§ **PROBLEM STATEMENT**: Where an entry holds an image, skip the image but reproduce the rest word for word.

§ **EXCERPTED DATA**:
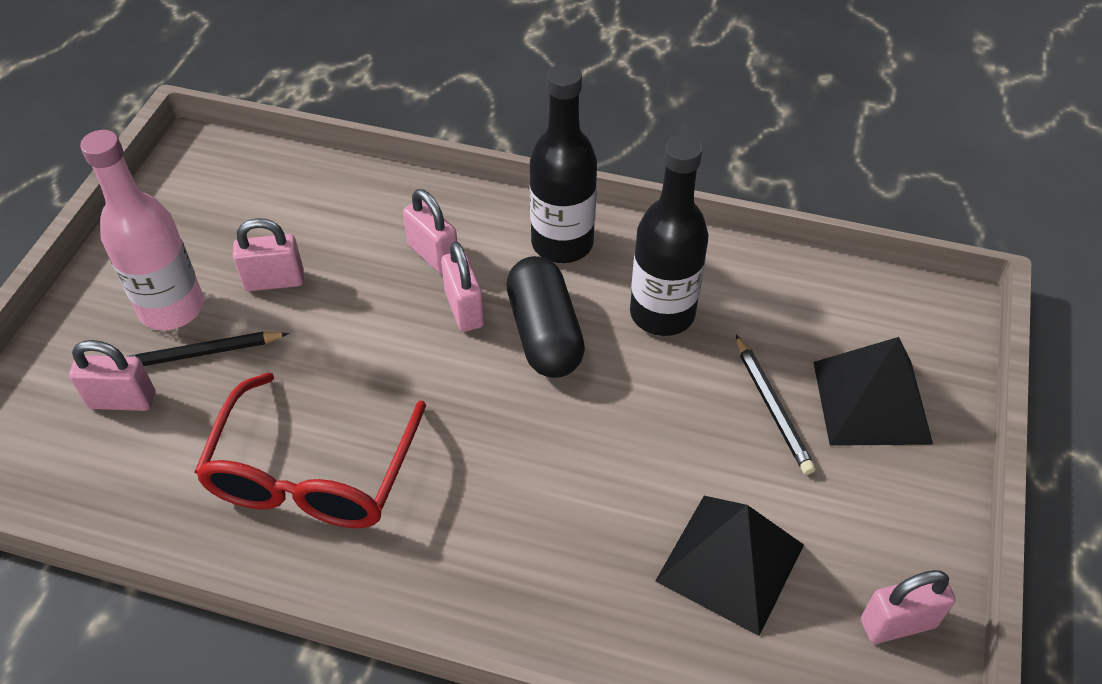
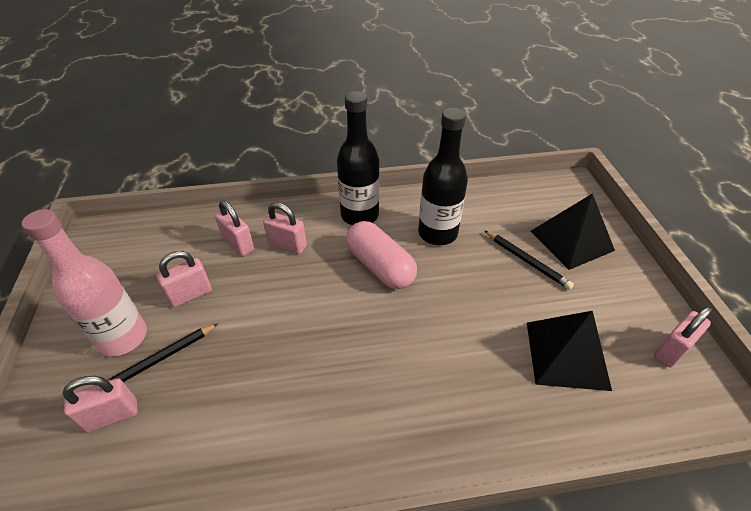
camera: 25 degrees left, 5 degrees down
red glasses [195,372,426,528] -> none
pink padlock [441,241,484,332] -> pink padlock moved to [215,200,254,256]
black capsule [506,256,585,378] -> pink capsule [346,221,417,289]

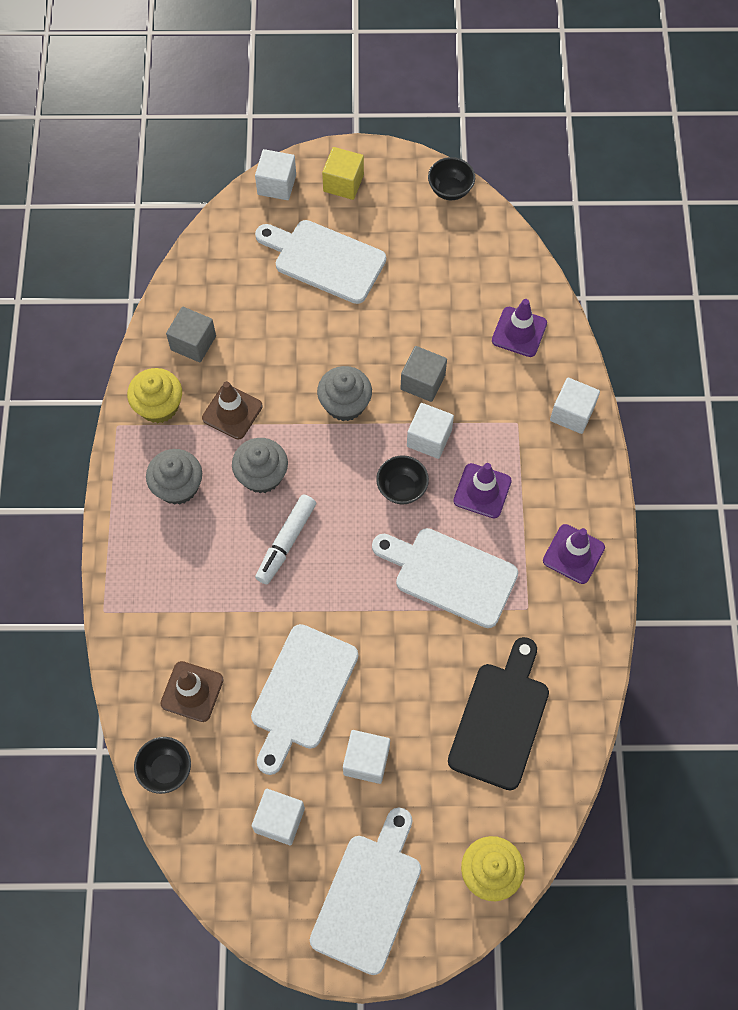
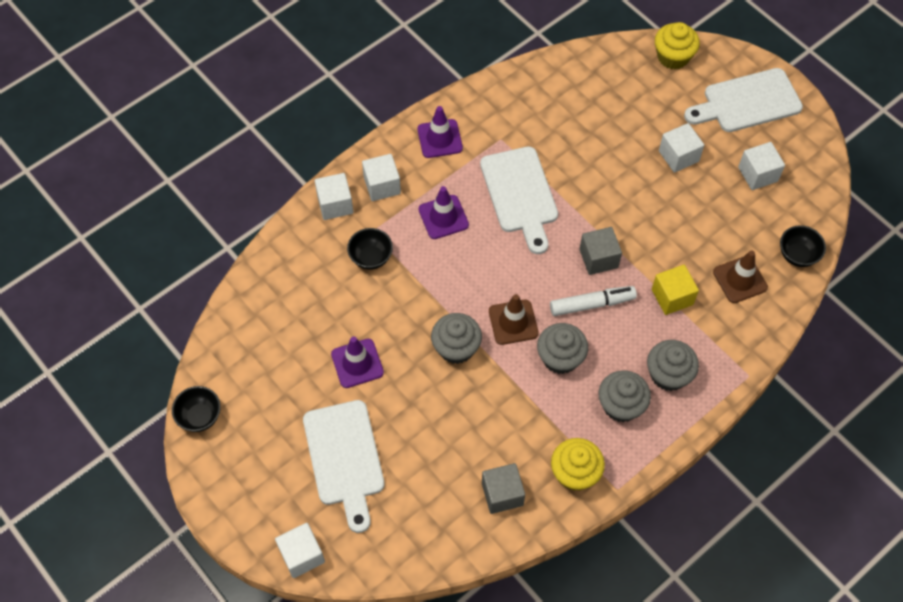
camera: 130 degrees left, 5 degrees down
brown traffic cone [202,381,263,440] -> brown traffic cone moved to [489,294,539,345]
white cutting board [251,624,358,775] -> none
yellow cube [322,147,364,200] -> yellow cube moved to [652,265,699,315]
black bowl [376,455,429,504] -> black bowl moved to [347,228,393,270]
grey cube [400,346,447,402] -> grey cube moved to [579,227,622,275]
white cube [407,403,454,459] -> white cube moved to [362,154,401,201]
black cutting board [448,637,549,790] -> none
purple traffic cone [492,299,547,357] -> purple traffic cone moved to [331,336,384,388]
none -> grey cupcake [647,340,699,391]

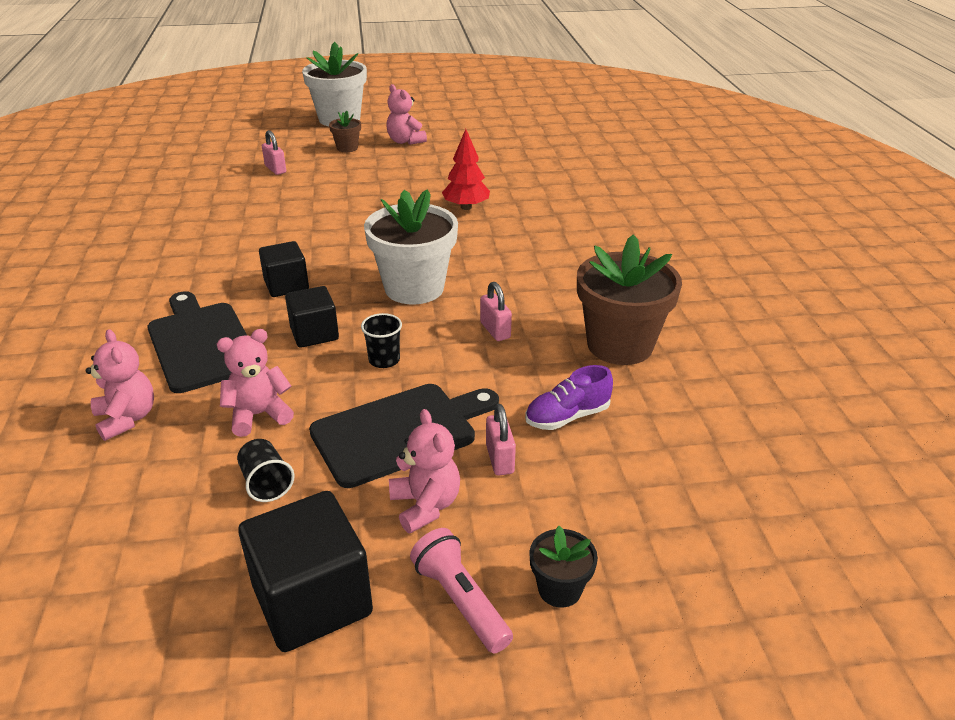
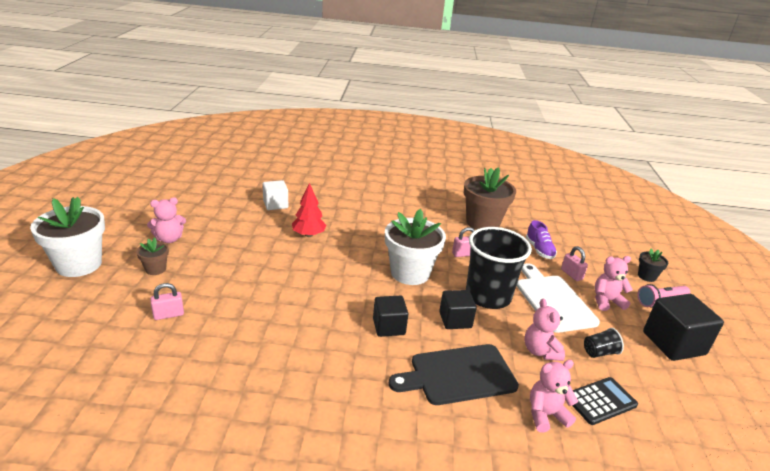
camera: 80 degrees left, 5 degrees down
black cutting board [309,384,499,488] -> white cutting board [516,263,600,333]
black cup [361,313,402,368] -> black cup [466,227,532,309], size x2.44
pink padlock [486,404,516,475] -> pink padlock turned 60 degrees clockwise [561,246,588,281]
none -> white cube [263,180,288,210]
none -> black calculator [572,377,638,425]

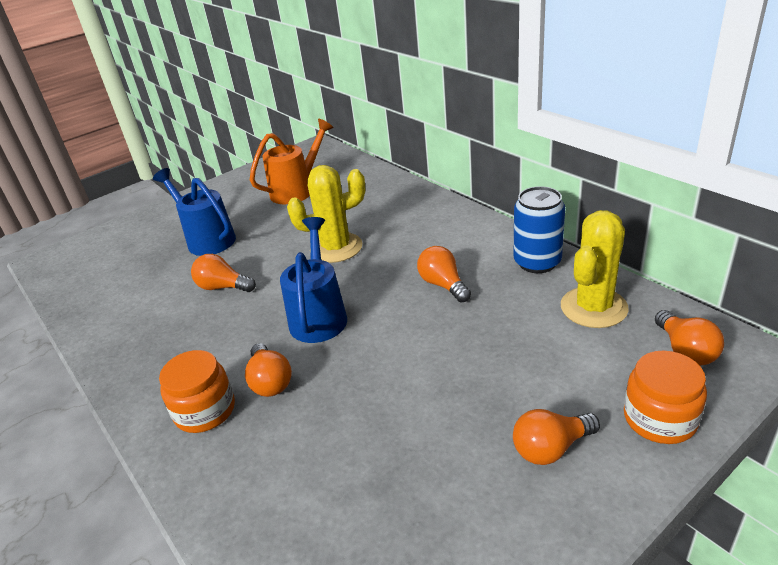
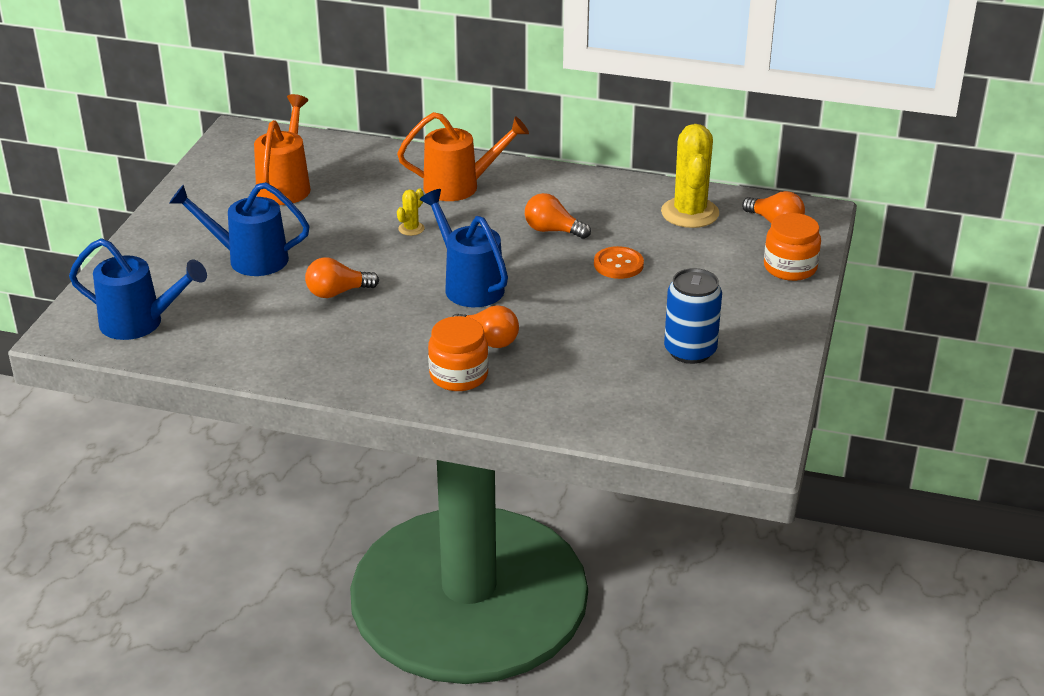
camera: 40 degrees left, 0 degrees up
yellow cactus [287,165,365,263] -> yellow cactus [397,189,425,236], size x0.45
orange light bulb [513,409,600,465] -> none
blue can [514,186,565,273] -> blue can moved to [664,268,722,364]
none -> blue watering can [69,238,207,340]
none -> orange watering can [397,112,529,201]
none -> orange button [594,246,644,279]

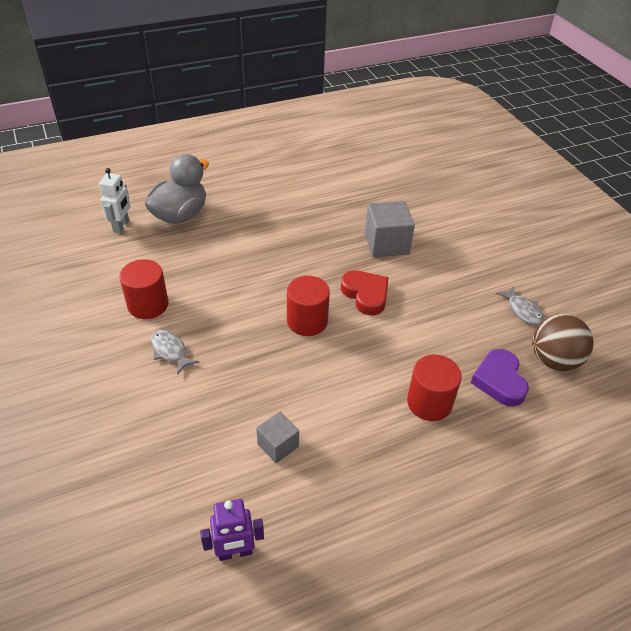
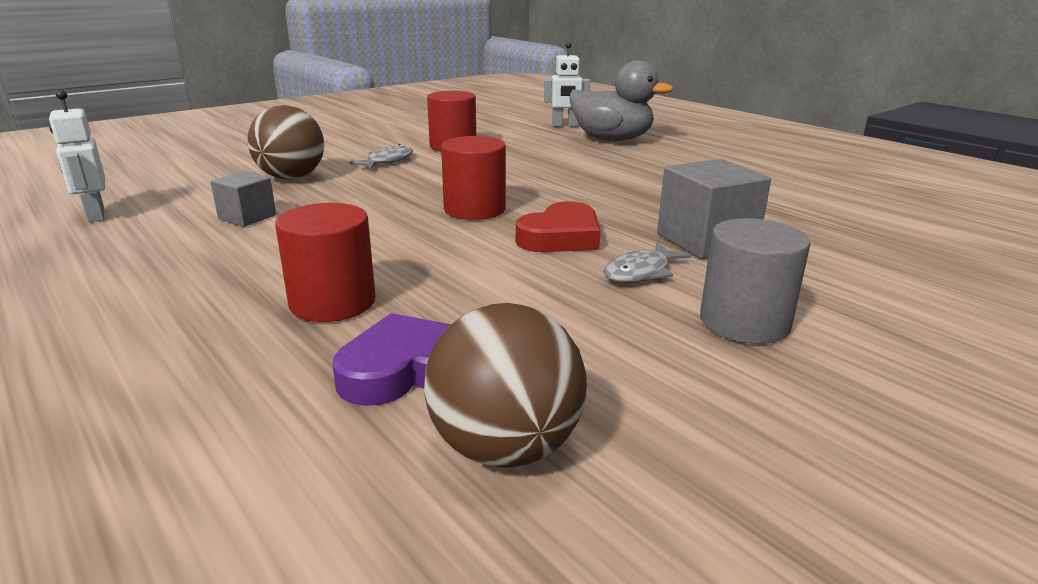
camera: 75 degrees right, 20 degrees down
purple robot [200,499,264,561] -> white robot [49,90,105,222]
grey fish [496,286,544,326] -> grey fish moved to [603,243,691,283]
none -> brown ball [247,105,324,179]
none -> grey cylinder [700,218,810,344]

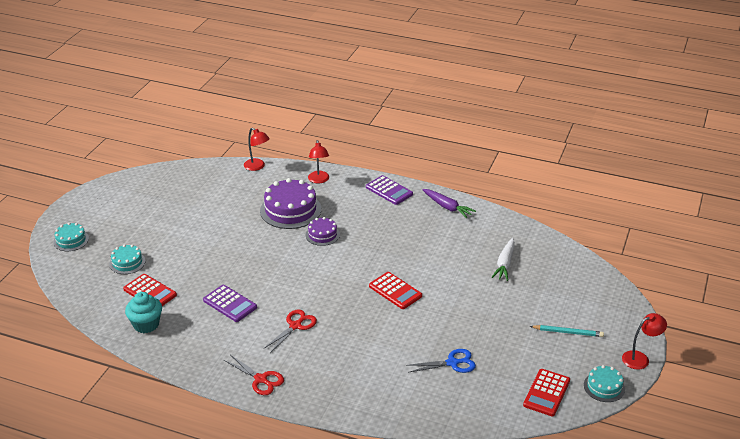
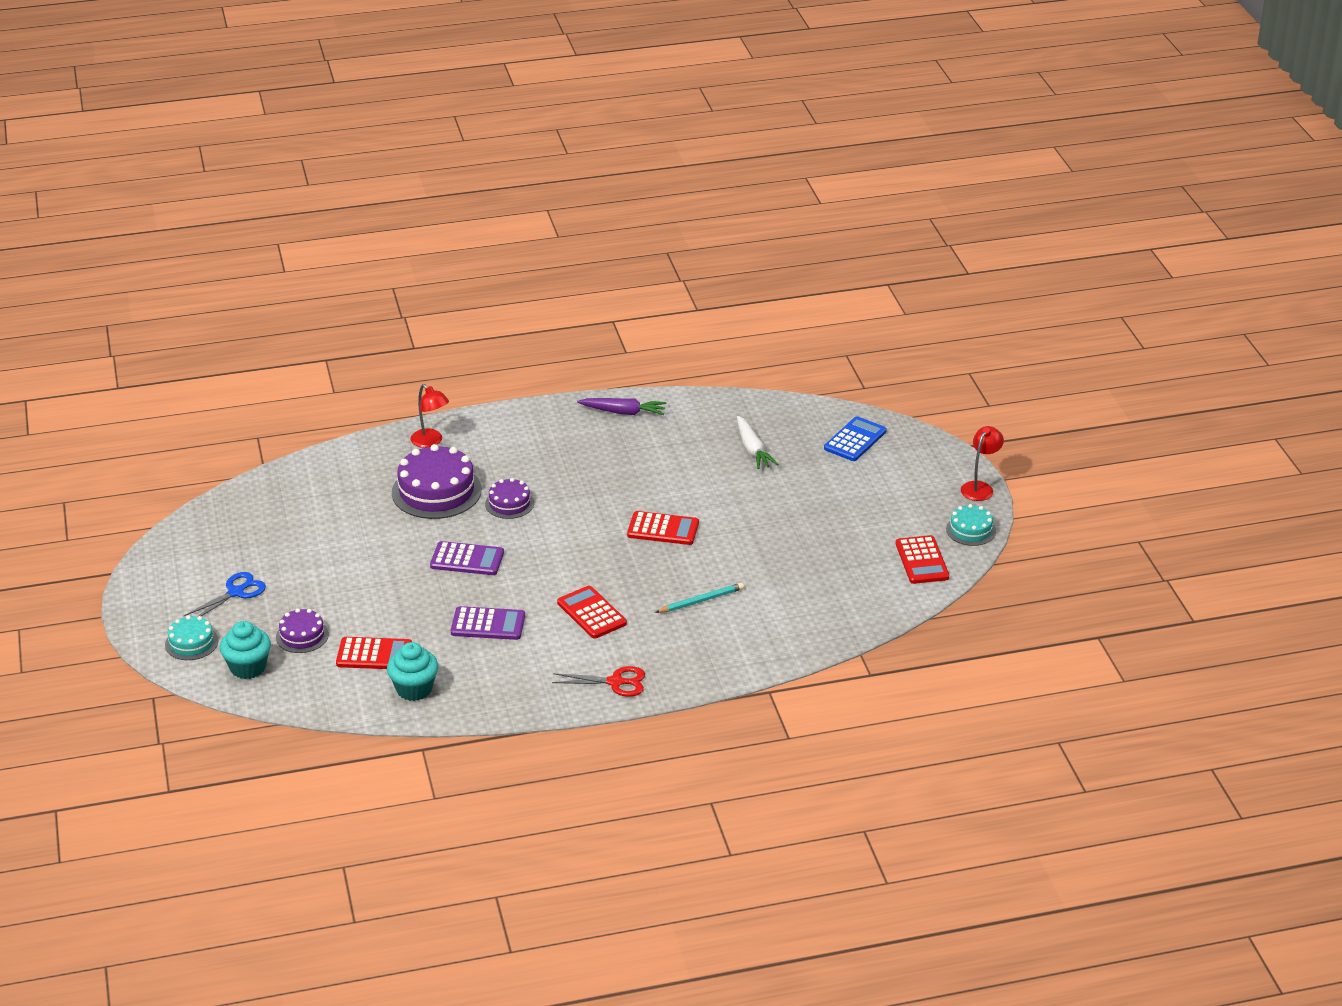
camera: 35 degrees left, 0 degrees up
turquoise cake [109,244,146,274] -> purple cake [276,609,329,653]
red lamp [244,128,270,171] -> none
red scissors [263,309,317,353] -> red calculator [557,586,627,639]
purple calculator [366,175,413,205] -> purple calculator moved to [430,541,504,575]
blue scissors [406,349,476,373] -> blue scissors moved to [184,572,266,617]
turquoise pencil [530,325,604,337] -> turquoise pencil moved to [655,583,744,613]
none -> turquoise cupcake [220,621,271,679]
none -> blue calculator [824,416,887,461]

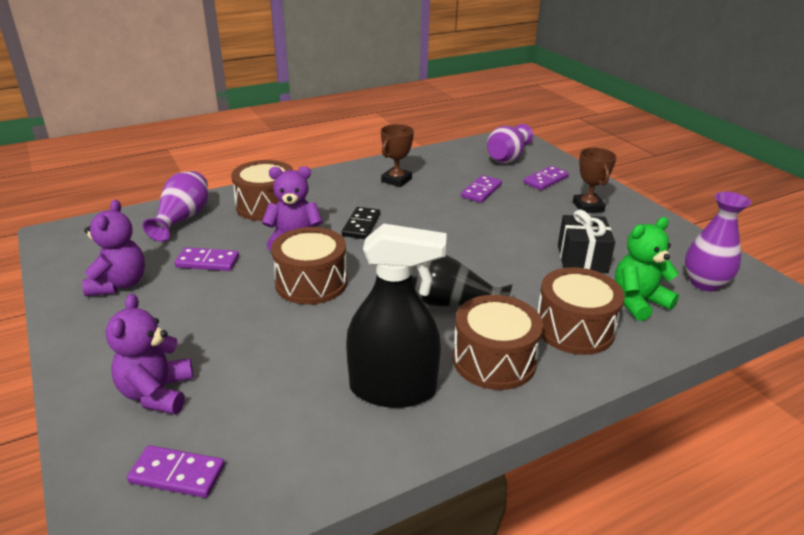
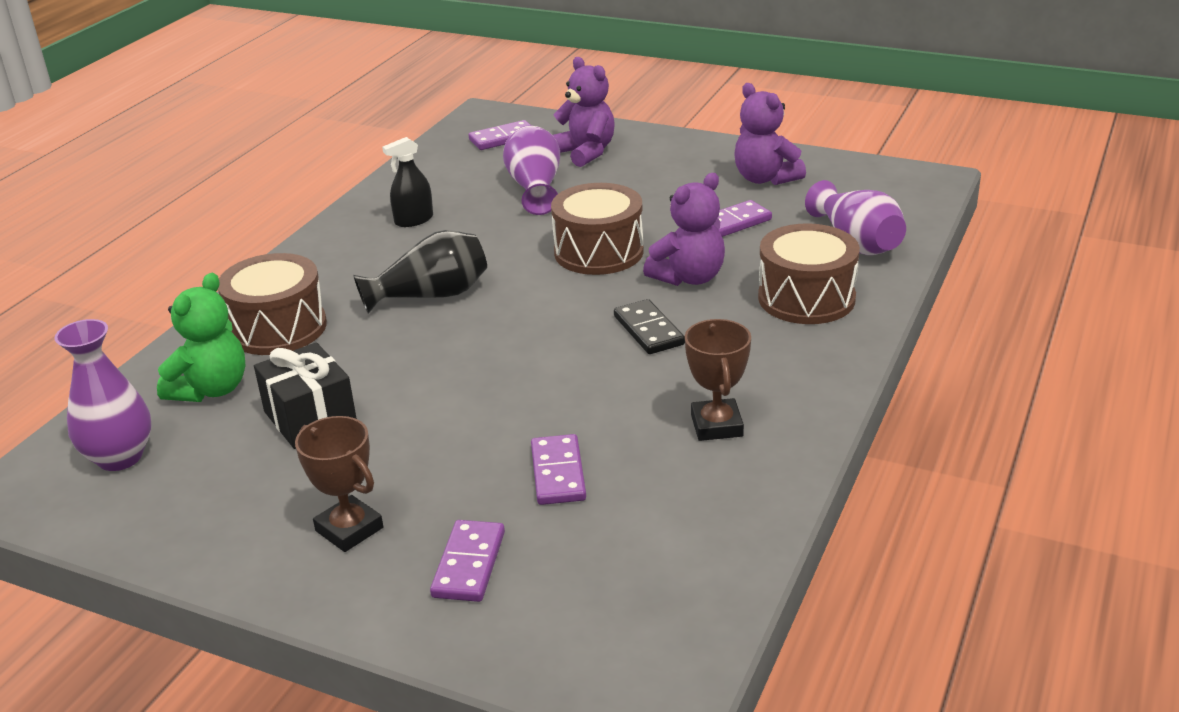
camera: 145 degrees right, 0 degrees up
black spray bottle [346,223,447,408] -> black spray bottle [382,137,433,227], size x0.50
brown drum [453,295,543,390] -> none
purple vase [487,124,533,163] -> purple vase moved to [503,125,560,215]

§ **THE ANSWER**:
camera: 25 degrees left, 5 degrees down
red glasses [195,372,426,528] -> none
pink padlock [441,241,484,332] -> pink padlock moved to [215,200,254,256]
black capsule [506,256,585,378] -> pink capsule [346,221,417,289]

camera: 130 degrees left, 5 degrees down
brown traffic cone [202,381,263,440] -> brown traffic cone moved to [489,294,539,345]
white cutting board [251,624,358,775] -> none
yellow cube [322,147,364,200] -> yellow cube moved to [652,265,699,315]
black bowl [376,455,429,504] -> black bowl moved to [347,228,393,270]
grey cube [400,346,447,402] -> grey cube moved to [579,227,622,275]
white cube [407,403,454,459] -> white cube moved to [362,154,401,201]
black cutting board [448,637,549,790] -> none
purple traffic cone [492,299,547,357] -> purple traffic cone moved to [331,336,384,388]
none -> grey cupcake [647,340,699,391]

camera: 80 degrees left, 5 degrees down
black cutting board [309,384,499,488] -> white cutting board [516,263,600,333]
black cup [361,313,402,368] -> black cup [466,227,532,309], size x2.44
pink padlock [486,404,516,475] -> pink padlock turned 60 degrees clockwise [561,246,588,281]
none -> white cube [263,180,288,210]
none -> black calculator [572,377,638,425]

camera: 40 degrees left, 0 degrees up
yellow cactus [287,165,365,263] -> yellow cactus [397,189,425,236], size x0.45
orange light bulb [513,409,600,465] -> none
blue can [514,186,565,273] -> blue can moved to [664,268,722,364]
none -> blue watering can [69,238,207,340]
none -> orange watering can [397,112,529,201]
none -> orange button [594,246,644,279]

camera: 75 degrees right, 20 degrees down
purple robot [200,499,264,561] -> white robot [49,90,105,222]
grey fish [496,286,544,326] -> grey fish moved to [603,243,691,283]
none -> brown ball [247,105,324,179]
none -> grey cylinder [700,218,810,344]

camera: 35 degrees left, 0 degrees up
turquoise cake [109,244,146,274] -> purple cake [276,609,329,653]
red lamp [244,128,270,171] -> none
red scissors [263,309,317,353] -> red calculator [557,586,627,639]
purple calculator [366,175,413,205] -> purple calculator moved to [430,541,504,575]
blue scissors [406,349,476,373] -> blue scissors moved to [184,572,266,617]
turquoise pencil [530,325,604,337] -> turquoise pencil moved to [655,583,744,613]
none -> turquoise cupcake [220,621,271,679]
none -> blue calculator [824,416,887,461]

camera: 145 degrees right, 0 degrees up
black spray bottle [346,223,447,408] -> black spray bottle [382,137,433,227], size x0.50
brown drum [453,295,543,390] -> none
purple vase [487,124,533,163] -> purple vase moved to [503,125,560,215]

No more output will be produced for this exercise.